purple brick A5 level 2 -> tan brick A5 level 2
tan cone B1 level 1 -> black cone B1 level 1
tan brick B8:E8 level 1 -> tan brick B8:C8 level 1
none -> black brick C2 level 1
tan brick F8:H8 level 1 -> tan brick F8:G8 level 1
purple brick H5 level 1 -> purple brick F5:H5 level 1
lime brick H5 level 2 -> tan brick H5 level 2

+ + + + +

Work to be completed: In your answer, repeat each line of the material word for word.

Expected answer:
purple brick A5 level 2 -> tan brick A5 level 2
tan cone B1 level 1 -> black cone B1 level 1
tan brick B8:E8 level 1 -> tan brick B8:C8 level 1
none -> black brick C2 level 1
tan brick F8:H8 level 1 -> tan brick F8:G8 level 1
purple brick H5 level 1 -> purple brick F5:H5 level 1
lime brick H5 level 2 -> tan brick H5 level 2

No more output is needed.